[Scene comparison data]
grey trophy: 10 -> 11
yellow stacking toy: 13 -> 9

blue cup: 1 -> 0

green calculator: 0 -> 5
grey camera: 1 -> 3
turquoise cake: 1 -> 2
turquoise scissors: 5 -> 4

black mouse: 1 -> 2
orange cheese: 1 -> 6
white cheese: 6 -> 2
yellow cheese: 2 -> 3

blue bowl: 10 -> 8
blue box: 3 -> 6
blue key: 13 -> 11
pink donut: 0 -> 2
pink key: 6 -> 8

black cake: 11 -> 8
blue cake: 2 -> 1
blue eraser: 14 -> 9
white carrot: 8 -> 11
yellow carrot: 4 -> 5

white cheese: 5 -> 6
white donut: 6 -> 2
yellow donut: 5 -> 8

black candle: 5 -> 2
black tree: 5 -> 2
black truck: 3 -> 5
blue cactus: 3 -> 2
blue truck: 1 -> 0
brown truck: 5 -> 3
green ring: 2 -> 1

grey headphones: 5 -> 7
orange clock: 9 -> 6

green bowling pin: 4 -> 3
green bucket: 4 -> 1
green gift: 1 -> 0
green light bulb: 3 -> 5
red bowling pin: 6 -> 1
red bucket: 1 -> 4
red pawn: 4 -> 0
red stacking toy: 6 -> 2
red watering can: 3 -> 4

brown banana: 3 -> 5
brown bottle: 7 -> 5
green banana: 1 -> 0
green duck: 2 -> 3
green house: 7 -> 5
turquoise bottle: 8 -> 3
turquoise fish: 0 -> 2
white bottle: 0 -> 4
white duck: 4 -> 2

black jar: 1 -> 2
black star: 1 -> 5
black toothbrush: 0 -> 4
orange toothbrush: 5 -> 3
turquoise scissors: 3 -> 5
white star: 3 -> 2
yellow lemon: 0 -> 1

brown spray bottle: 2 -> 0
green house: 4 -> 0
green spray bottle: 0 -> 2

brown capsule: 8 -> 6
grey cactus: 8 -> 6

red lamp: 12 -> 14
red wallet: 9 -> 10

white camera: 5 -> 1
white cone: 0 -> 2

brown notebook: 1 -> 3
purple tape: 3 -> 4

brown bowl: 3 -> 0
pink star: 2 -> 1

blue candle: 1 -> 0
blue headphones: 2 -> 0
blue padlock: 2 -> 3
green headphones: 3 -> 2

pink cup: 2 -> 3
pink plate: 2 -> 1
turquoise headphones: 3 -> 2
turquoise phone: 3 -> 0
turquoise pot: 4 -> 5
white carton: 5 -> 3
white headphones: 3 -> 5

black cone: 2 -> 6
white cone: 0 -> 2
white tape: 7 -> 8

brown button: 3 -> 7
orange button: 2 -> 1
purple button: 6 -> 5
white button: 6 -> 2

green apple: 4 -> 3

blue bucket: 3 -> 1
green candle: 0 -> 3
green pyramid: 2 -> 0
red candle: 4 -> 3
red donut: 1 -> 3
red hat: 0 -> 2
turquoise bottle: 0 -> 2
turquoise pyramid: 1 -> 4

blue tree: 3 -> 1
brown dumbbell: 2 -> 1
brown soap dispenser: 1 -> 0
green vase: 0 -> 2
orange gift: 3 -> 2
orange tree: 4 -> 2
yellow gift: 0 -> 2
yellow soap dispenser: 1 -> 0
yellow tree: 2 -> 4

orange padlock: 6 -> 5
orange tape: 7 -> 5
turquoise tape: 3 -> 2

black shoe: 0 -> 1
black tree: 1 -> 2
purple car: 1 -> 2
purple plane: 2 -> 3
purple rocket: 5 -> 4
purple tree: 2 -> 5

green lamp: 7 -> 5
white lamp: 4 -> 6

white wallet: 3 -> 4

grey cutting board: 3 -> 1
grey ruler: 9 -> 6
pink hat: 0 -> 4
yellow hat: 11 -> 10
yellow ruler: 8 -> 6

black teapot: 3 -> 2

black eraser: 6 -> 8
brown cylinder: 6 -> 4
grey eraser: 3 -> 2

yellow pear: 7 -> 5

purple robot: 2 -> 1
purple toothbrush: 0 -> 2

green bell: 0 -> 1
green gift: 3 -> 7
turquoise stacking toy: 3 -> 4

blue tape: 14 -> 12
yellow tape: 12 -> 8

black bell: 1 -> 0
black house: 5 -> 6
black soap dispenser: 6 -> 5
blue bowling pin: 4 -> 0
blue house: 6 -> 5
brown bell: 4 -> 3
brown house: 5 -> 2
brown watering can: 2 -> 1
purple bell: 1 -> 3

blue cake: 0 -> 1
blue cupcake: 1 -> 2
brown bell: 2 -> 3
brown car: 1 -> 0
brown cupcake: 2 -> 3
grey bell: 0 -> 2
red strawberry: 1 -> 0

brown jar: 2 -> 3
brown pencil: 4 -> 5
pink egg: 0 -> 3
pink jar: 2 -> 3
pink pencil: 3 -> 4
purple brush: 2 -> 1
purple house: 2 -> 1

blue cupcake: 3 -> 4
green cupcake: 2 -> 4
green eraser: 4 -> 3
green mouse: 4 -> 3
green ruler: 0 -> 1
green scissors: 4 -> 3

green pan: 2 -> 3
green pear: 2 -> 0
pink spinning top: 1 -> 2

## What is being asked
Until the last line is reached, keep transcribing the data exactly.

## Worked solution
grey trophy: 10 -> 11
yellow stacking toy: 13 -> 9

blue cup: 1 -> 0

green calculator: 0 -> 5
grey camera: 1 -> 3
turquoise cake: 1 -> 2
turquoise scissors: 5 -> 4

black mouse: 1 -> 2
orange cheese: 1 -> 6
white cheese: 6 -> 2
yellow cheese: 2 -> 3

blue bowl: 10 -> 8
blue box: 3 -> 6
blue key: 13 -> 11
pink donut: 0 -> 2
pink key: 6 -> 8

black cake: 11 -> 8
blue cake: 2 -> 1
blue eraser: 14 -> 9
white carrot: 8 -> 11
yellow carrot: 4 -> 5

white cheese: 5 -> 6
white donut: 6 -> 2
yellow donut: 5 -> 8

black candle: 5 -> 2
black tree: 5 -> 2
black truck: 3 -> 5
blue cactus: 3 -> 2
blue truck: 1 -> 0
brown truck: 5 -> 3
green ring: 2 -> 1

grey headphones: 5 -> 7
orange clock: 9 -> 6

green bowling pin: 4 -> 3
green bucket: 4 -> 1
green gift: 1 -> 0
green light bulb: 3 -> 5
red bowling pin: 6 -> 1
red bucket: 1 -> 4
red pawn: 4 -> 0
red stacking toy: 6 -> 2
red watering can: 3 -> 4

brown banana: 3 -> 5
brown bottle: 7 -> 5
green banana: 1 -> 0
green duck: 2 -> 3
green house: 7 -> 5
turquoise bottle: 8 -> 3
turquoise fish: 0 -> 2
white bottle: 0 -> 4
white duck: 4 -> 2

black jar: 1 -> 2
black star: 1 -> 5
black toothbrush: 0 -> 4
orange toothbrush: 5 -> 3
turquoise scissors: 3 -> 5
white star: 3 -> 2
yellow lemon: 0 -> 1

brown spray bottle: 2 -> 0
green house: 4 -> 0
green spray bottle: 0 -> 2

brown capsule: 8 -> 6
grey cactus: 8 -> 6

red lamp: 12 -> 14
red wallet: 9 -> 10

white camera: 5 -> 1
white cone: 0 -> 2

brown notebook: 1 -> 3
purple tape: 3 -> 4

brown bowl: 3 -> 0
pink star: 2 -> 1

blue candle: 1 -> 0
blue headphones: 2 -> 0
blue padlock: 2 -> 3
green headphones: 3 -> 2

pink cup: 2 -> 3
pink plate: 2 -> 1
turquoise headphones: 3 -> 2
turquoise phone: 3 -> 0
turquoise pot: 4 -> 5
white carton: 5 -> 3
white headphones: 3 -> 5

black cone: 2 -> 6
white cone: 0 -> 2
white tape: 7 -> 8

brown button: 3 -> 7
orange button: 2 -> 1
purple button: 6 -> 5
white button: 6 -> 2

green apple: 4 -> 3

blue bucket: 3 -> 1
green candle: 0 -> 3
green pyramid: 2 -> 0
red candle: 4 -> 3
red donut: 1 -> 3
red hat: 0 -> 2
turquoise bottle: 0 -> 2
turquoise pyramid: 1 -> 4

blue tree: 3 -> 1
brown dumbbell: 2 -> 1
brown soap dispenser: 1 -> 0
green vase: 0 -> 2
orange gift: 3 -> 2
orange tree: 4 -> 2
yellow gift: 0 -> 2
yellow soap dispenser: 1 -> 0
yellow tree: 2 -> 4

orange padlock: 6 -> 5
orange tape: 7 -> 5
turquoise tape: 3 -> 2

black shoe: 0 -> 1
black tree: 1 -> 2
purple car: 1 -> 2
purple plane: 2 -> 3
purple rocket: 5 -> 4
purple tree: 2 -> 5

green lamp: 7 -> 5
white lamp: 4 -> 6

white wallet: 3 -> 4

grey cutting board: 3 -> 1
grey ruler: 9 -> 6
pink hat: 0 -> 4
yellow hat: 11 -> 10
yellow ruler: 8 -> 6

black teapot: 3 -> 2

black eraser: 6 -> 8
brown cylinder: 6 -> 4
grey eraser: 3 -> 2

yellow pear: 7 -> 5

purple robot: 2 -> 1
purple toothbrush: 0 -> 2

green bell: 0 -> 1
green gift: 3 -> 7
turquoise stacking toy: 3 -> 4

blue tape: 14 -> 12
yellow tape: 12 -> 8

black bell: 1 -> 0
black house: 5 -> 6
black soap dispenser: 6 -> 5
blue bowling pin: 4 -> 0
blue house: 6 -> 5
brown bell: 4 -> 3
brown house: 5 -> 2
brown watering can: 2 -> 1
purple bell: 1 -> 3

blue cake: 0 -> 1
blue cupcake: 1 -> 2
brown bell: 2 -> 3
brown car: 1 -> 0
brown cupcake: 2 -> 3
grey bell: 0 -> 2
red strawberry: 1 -> 0

brown jar: 2 -> 3
brown pencil: 4 -> 5
pink egg: 0 -> 3
pink jar: 2 -> 3
pink pencil: 3 -> 4
purple brush: 2 -> 1
purple house: 2 -> 1

blue cupcake: 3 -> 4
green cupcake: 2 -> 4
green eraser: 4 -> 3
green mouse: 4 -> 3
green ruler: 0 -> 1
green scissors: 4 -> 3

green pan: 2 -> 3
green pear: 2 -> 0
pink spinning top: 1 -> 2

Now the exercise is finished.